BEGIN
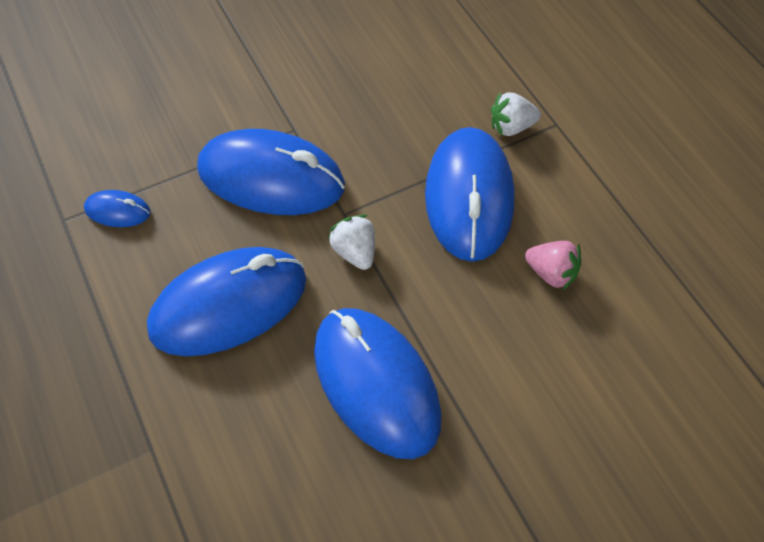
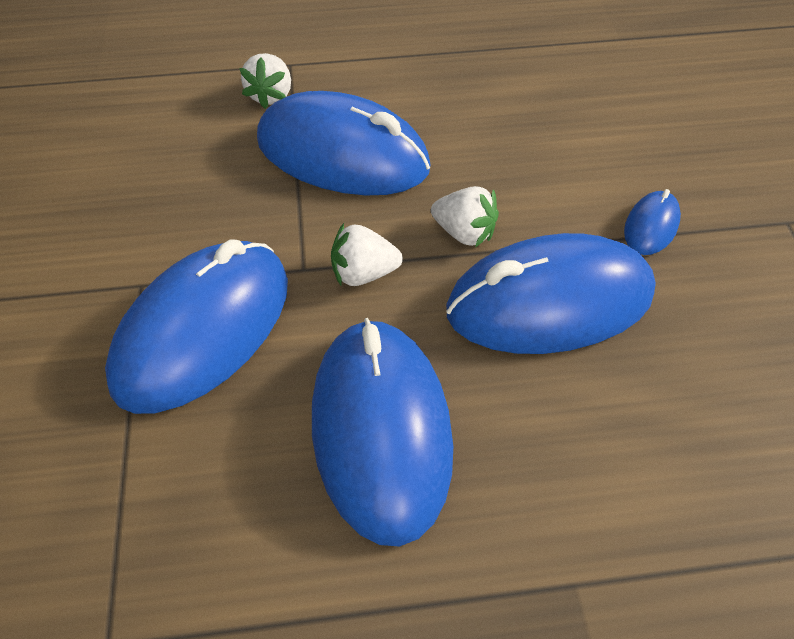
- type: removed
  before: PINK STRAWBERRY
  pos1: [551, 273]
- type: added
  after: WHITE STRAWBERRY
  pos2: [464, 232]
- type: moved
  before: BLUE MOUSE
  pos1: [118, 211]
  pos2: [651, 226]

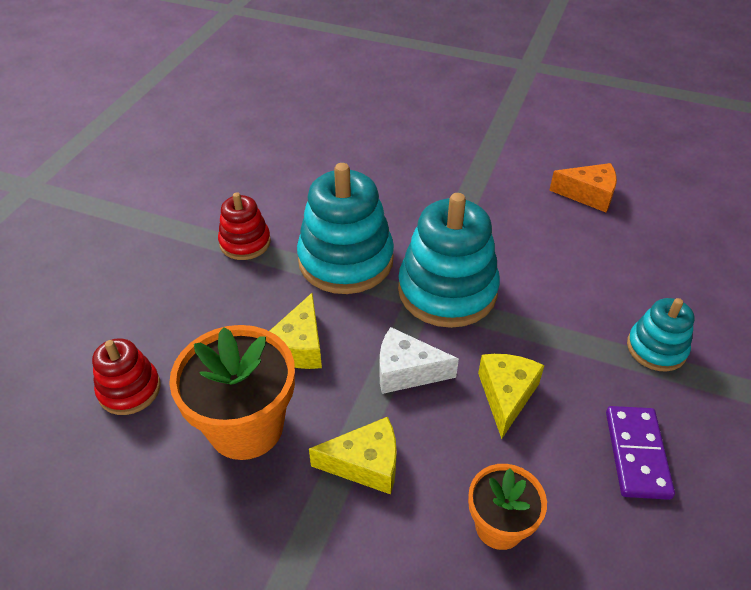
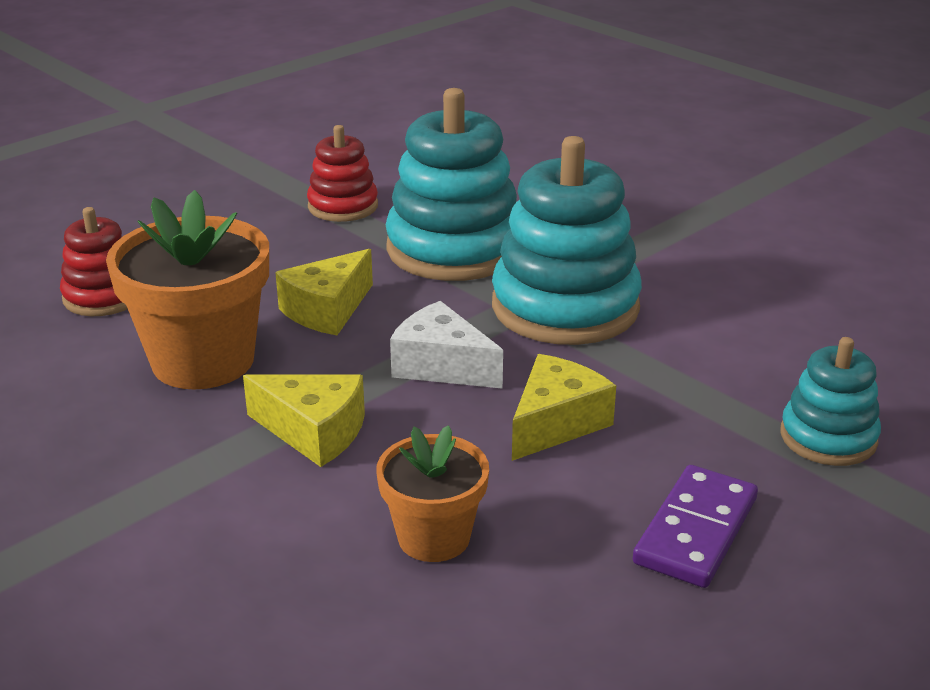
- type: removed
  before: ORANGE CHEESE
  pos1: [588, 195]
END
BEGIN
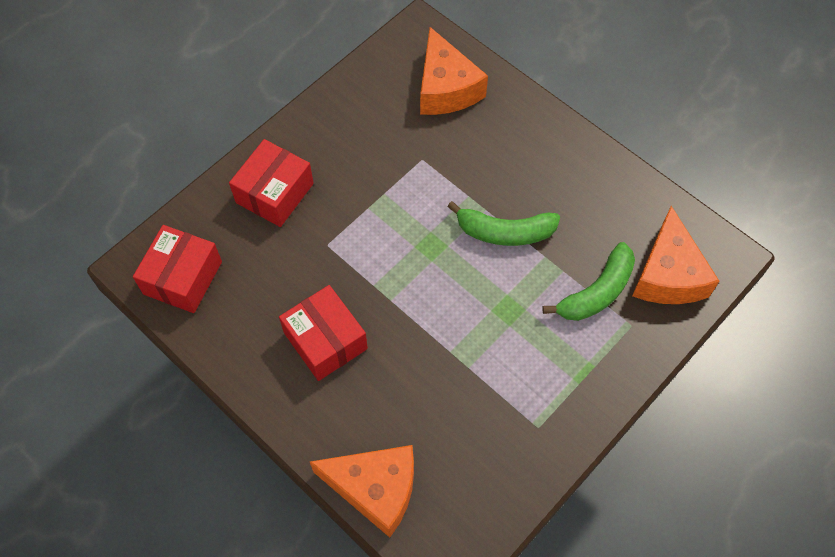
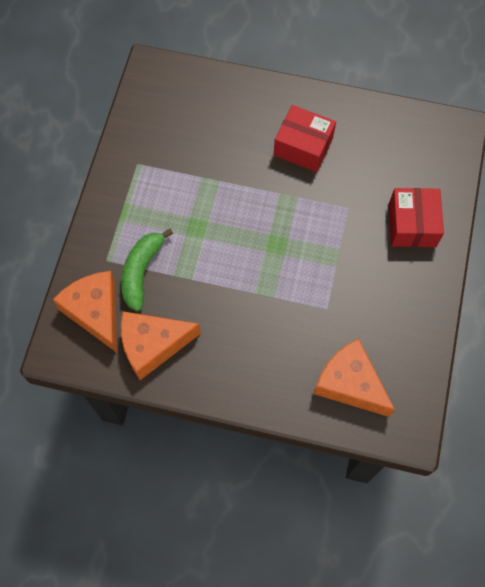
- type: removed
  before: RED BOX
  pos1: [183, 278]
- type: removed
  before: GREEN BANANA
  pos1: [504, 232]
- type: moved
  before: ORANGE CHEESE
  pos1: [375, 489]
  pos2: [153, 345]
END
Starting from the line with "- type: added" in the records above, repeat each line exactly until you have written the line with "pos1: [588, 195]", then stop; drop the pictures.

- type: added
  after: WHITE STRAWBERRY
  pos2: [464, 232]
- type: moved
  before: BLUE MOUSE
  pos1: [118, 211]
  pos2: [651, 226]

- type: removed
  before: ORANGE CHEESE
  pos1: [588, 195]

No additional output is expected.